■ Data records ■
"""

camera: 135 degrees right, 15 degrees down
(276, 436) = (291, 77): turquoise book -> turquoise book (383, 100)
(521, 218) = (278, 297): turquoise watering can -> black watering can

"""
"""

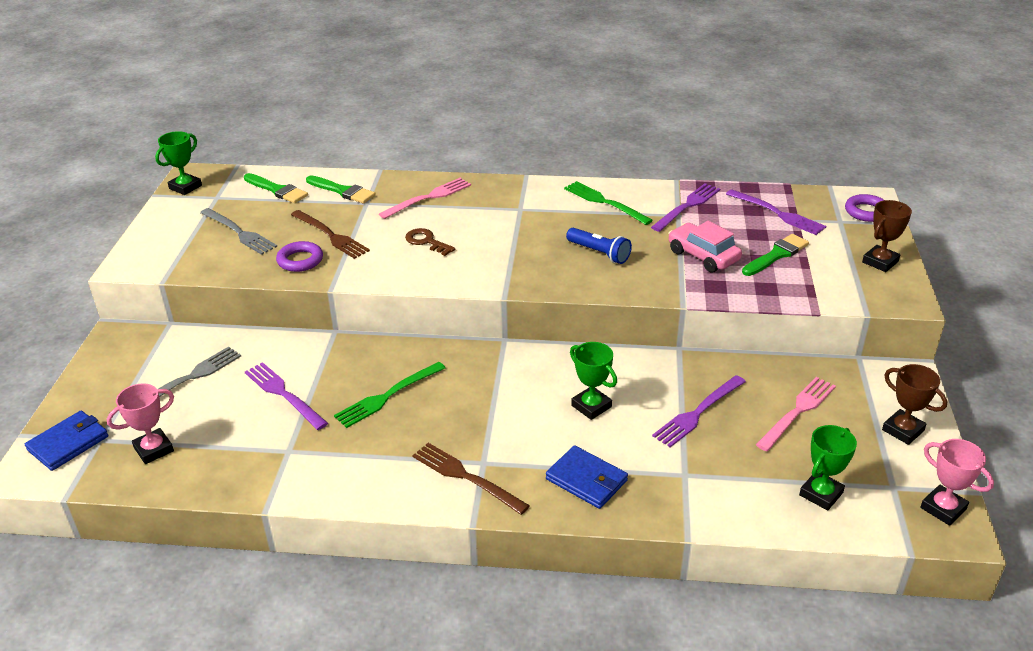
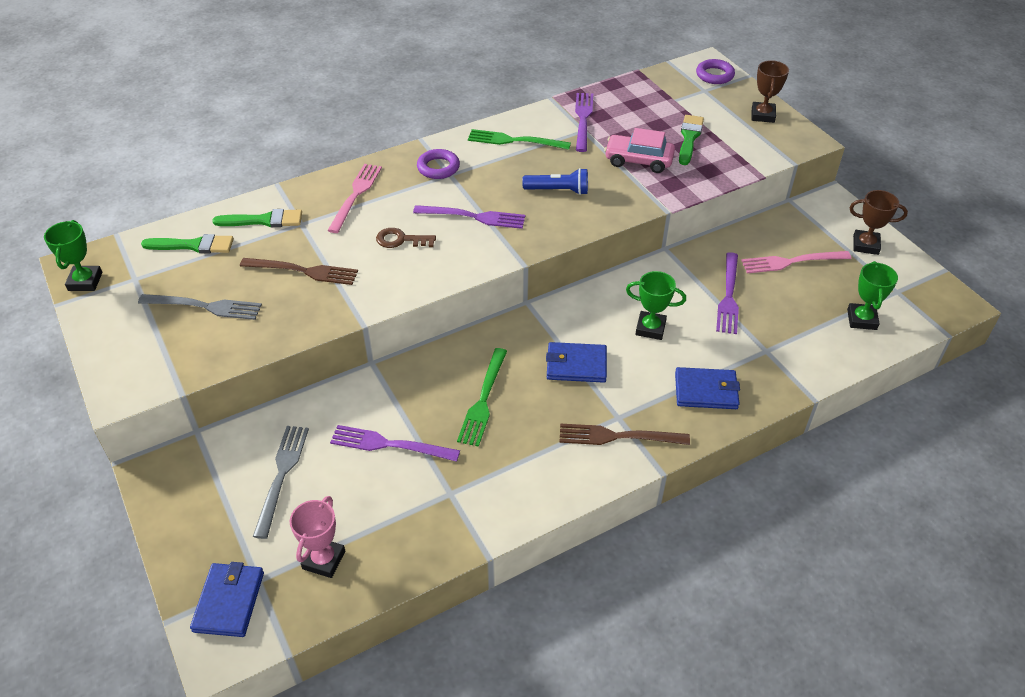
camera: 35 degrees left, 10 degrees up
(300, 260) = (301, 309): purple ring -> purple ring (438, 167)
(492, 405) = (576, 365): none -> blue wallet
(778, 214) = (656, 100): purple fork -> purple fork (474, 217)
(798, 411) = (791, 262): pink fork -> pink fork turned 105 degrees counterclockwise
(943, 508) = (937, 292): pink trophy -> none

"""
"""

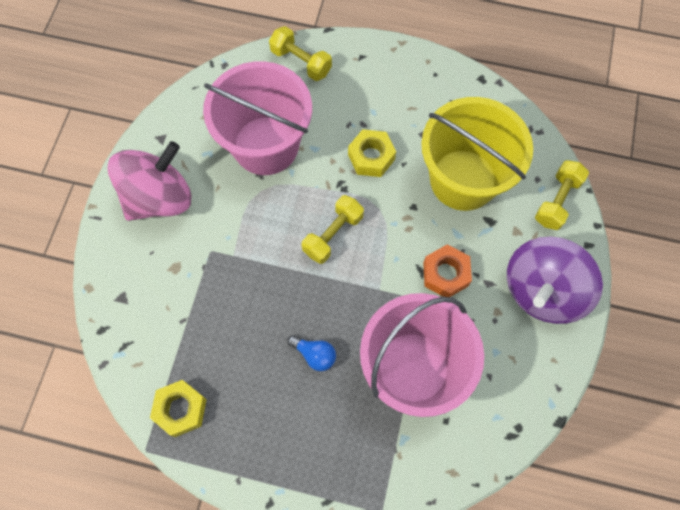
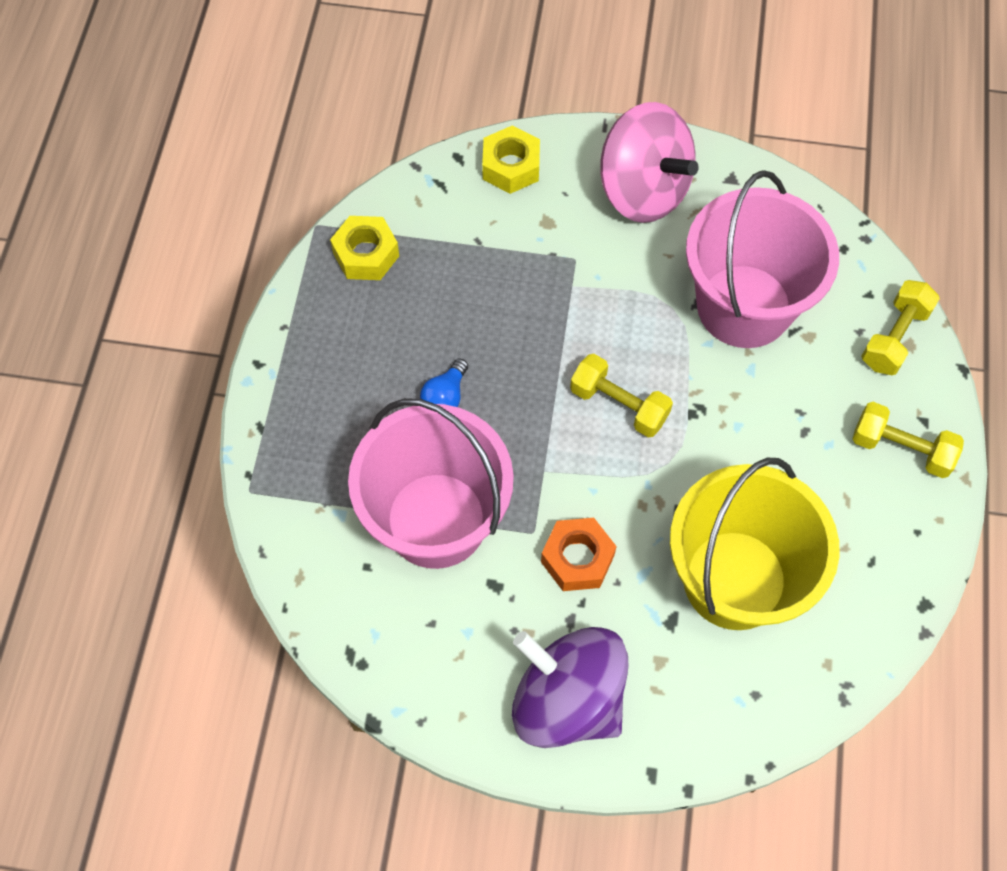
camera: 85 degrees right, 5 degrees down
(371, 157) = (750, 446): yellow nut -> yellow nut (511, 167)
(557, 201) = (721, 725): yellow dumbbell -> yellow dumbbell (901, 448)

"""

■ Try it ■
Give back exactly the lines above, from the line containing "(798, 411) = (791, 262): pink" through the line containing "(943, 508) = (937, 292): pink trophy -> none", with both end lines and nothing more.

■ Answer to the problem ■
(798, 411) = (791, 262): pink fork -> pink fork turned 105 degrees counterclockwise
(943, 508) = (937, 292): pink trophy -> none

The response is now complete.